● **TASK INSTRUCTIONS**:
Rewrite only the part of the data that opens with the line containing "black cross: moved" and closes with the line containing "green triangle: rotated". Replace "counterclockwise" with "anticlockwise" and leave everything else unchanged.

● **TASK DATA**:

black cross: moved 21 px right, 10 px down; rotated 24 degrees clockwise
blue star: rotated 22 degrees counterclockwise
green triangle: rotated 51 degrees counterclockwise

* * *

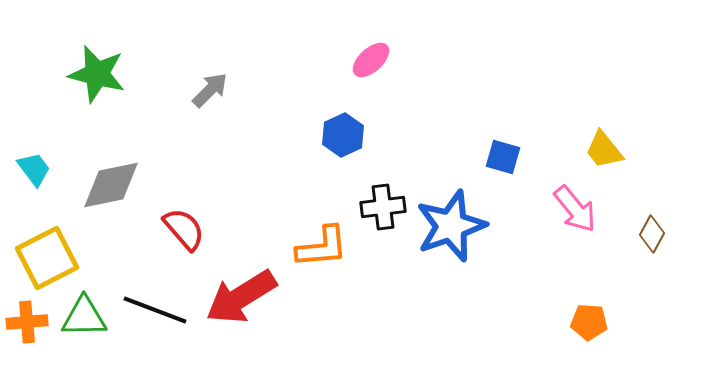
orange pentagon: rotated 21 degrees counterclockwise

--

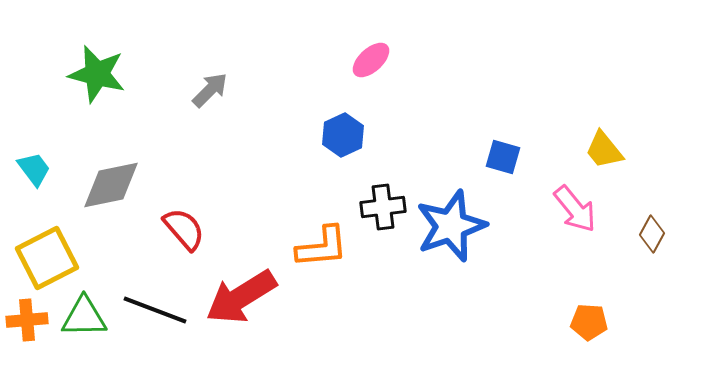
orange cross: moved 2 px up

● **TASK RESULT**:
black cross: moved 21 px right, 10 px down; rotated 24 degrees clockwise
blue star: rotated 22 degrees anticlockwise
green triangle: rotated 51 degrees anticlockwise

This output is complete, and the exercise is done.